Your task: Write out, word for word, every line in the data below from the one containing "- moved: gélule/turquoise" to the one containing "- added: téléphone/marron 404, 119", both of them included.

Raw data:
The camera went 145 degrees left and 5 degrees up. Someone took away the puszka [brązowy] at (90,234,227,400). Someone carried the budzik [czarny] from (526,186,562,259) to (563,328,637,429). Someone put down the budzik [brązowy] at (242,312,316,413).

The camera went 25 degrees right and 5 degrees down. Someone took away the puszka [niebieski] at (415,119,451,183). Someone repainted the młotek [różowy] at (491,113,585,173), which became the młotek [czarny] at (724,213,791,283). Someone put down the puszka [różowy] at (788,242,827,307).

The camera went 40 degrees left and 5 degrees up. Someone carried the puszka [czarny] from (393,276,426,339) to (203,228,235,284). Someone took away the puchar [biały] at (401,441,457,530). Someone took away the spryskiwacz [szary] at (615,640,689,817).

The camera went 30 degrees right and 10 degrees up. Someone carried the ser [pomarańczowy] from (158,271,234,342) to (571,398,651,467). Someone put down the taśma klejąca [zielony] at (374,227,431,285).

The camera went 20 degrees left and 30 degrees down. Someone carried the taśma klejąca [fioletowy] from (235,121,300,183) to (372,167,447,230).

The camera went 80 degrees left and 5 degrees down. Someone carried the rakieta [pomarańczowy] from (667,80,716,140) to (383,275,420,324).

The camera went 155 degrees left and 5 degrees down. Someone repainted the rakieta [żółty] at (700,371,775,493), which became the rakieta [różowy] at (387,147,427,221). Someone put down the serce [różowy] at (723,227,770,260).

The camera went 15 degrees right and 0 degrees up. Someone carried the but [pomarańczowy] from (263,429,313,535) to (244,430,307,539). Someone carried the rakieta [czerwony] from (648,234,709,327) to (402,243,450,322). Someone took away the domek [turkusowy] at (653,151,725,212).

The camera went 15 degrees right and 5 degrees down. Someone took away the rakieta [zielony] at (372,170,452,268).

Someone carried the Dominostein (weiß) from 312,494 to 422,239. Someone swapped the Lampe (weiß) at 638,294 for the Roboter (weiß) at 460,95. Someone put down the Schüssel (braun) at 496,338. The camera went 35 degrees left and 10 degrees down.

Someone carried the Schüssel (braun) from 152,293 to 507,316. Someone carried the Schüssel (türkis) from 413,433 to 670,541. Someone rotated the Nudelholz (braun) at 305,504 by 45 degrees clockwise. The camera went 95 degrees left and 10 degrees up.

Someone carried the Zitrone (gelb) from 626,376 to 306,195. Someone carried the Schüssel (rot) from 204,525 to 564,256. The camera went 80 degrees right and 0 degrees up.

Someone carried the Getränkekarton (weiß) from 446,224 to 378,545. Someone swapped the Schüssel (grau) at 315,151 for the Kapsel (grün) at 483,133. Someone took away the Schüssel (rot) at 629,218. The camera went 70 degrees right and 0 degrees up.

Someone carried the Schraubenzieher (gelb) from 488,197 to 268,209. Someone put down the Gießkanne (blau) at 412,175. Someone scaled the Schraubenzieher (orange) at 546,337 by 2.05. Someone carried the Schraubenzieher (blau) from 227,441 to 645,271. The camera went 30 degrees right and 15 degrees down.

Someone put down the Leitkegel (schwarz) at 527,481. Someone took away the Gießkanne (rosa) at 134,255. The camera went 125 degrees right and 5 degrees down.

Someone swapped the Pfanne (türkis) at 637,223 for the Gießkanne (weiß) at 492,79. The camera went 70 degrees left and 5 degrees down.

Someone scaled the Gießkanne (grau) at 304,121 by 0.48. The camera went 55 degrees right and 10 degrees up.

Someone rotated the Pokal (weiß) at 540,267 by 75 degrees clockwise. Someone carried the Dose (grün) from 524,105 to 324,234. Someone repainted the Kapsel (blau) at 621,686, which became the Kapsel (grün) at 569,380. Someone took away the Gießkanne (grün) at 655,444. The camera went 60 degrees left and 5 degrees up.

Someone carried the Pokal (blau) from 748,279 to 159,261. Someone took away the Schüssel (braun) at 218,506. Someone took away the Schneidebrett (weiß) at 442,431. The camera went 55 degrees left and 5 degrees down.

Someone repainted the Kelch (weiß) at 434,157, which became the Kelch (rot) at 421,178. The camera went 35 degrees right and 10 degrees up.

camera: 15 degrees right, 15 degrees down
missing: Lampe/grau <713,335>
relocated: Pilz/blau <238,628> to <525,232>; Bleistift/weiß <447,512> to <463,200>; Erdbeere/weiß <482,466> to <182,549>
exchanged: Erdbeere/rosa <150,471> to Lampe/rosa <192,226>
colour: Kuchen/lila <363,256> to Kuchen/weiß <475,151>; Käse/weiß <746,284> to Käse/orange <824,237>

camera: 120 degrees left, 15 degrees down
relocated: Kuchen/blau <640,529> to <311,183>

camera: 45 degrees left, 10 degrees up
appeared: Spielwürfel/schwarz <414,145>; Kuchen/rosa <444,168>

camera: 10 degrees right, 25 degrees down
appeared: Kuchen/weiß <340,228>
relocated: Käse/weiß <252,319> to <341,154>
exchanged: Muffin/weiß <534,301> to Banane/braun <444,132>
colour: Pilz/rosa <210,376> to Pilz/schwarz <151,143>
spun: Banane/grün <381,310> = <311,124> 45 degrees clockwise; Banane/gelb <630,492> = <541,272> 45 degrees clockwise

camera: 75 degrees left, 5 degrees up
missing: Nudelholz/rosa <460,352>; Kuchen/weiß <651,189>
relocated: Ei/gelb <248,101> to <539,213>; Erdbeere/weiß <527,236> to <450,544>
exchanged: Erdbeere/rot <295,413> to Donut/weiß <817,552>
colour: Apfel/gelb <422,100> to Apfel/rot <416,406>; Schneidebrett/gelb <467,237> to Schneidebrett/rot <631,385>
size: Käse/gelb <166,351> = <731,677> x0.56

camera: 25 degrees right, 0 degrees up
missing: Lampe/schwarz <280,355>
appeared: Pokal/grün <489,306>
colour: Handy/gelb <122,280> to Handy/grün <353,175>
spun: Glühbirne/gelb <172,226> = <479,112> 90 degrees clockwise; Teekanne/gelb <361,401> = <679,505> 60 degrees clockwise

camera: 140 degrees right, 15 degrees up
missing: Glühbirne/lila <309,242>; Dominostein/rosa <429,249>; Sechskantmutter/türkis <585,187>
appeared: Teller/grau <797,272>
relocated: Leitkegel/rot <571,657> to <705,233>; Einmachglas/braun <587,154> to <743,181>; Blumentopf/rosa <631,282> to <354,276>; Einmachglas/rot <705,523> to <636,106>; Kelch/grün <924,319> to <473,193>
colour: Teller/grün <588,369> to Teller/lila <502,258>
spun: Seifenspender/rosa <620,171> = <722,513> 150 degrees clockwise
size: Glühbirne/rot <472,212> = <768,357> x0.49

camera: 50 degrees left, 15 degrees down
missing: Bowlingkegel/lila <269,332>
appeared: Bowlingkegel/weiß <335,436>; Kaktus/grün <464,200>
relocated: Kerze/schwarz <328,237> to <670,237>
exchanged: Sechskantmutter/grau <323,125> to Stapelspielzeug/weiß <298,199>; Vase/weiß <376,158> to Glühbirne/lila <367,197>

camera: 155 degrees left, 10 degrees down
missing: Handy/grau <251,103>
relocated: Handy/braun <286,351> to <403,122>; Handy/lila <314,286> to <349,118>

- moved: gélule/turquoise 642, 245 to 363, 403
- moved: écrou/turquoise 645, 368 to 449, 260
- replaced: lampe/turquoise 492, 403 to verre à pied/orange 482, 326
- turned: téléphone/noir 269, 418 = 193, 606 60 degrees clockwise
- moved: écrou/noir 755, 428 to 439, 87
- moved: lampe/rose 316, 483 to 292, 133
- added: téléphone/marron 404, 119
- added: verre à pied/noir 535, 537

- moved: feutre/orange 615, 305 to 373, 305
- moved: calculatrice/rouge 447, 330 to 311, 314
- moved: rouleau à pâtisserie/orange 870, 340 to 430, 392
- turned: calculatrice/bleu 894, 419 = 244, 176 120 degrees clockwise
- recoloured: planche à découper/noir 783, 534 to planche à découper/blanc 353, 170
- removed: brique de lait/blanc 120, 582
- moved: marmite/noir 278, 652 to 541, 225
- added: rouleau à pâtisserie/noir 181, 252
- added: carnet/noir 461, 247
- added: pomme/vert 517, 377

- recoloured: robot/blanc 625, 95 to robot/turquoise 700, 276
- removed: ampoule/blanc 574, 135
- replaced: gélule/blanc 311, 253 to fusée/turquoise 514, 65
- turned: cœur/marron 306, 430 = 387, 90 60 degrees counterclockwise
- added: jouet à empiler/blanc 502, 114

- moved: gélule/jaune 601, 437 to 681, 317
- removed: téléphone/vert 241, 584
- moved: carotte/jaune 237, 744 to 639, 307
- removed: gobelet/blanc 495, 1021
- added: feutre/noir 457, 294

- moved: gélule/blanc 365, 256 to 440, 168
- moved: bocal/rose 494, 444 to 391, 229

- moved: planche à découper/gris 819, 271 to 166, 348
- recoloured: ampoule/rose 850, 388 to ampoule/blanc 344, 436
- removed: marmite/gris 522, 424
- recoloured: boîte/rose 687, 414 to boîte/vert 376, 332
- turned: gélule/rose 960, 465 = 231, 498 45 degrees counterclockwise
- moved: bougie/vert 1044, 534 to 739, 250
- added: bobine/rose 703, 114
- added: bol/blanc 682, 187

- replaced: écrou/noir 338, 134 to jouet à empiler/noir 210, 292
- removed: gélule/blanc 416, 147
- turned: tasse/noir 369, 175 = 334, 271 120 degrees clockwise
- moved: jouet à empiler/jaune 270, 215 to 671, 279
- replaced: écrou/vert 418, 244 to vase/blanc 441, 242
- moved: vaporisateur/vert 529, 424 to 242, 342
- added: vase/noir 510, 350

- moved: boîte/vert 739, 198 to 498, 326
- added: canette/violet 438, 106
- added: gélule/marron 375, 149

Expected answer:
- moved: gélule/turquoise 642, 245 to 363, 403
- moved: écrou/turquoise 645, 368 to 449, 260
- replaced: lampe/turquoise 492, 403 to verre à pied/orange 482, 326
- turned: téléphone/noir 269, 418 = 193, 606 60 degrees clockwise
- moved: écrou/noir 755, 428 to 439, 87
- moved: lampe/rose 316, 483 to 292, 133
- added: téléphone/marron 404, 119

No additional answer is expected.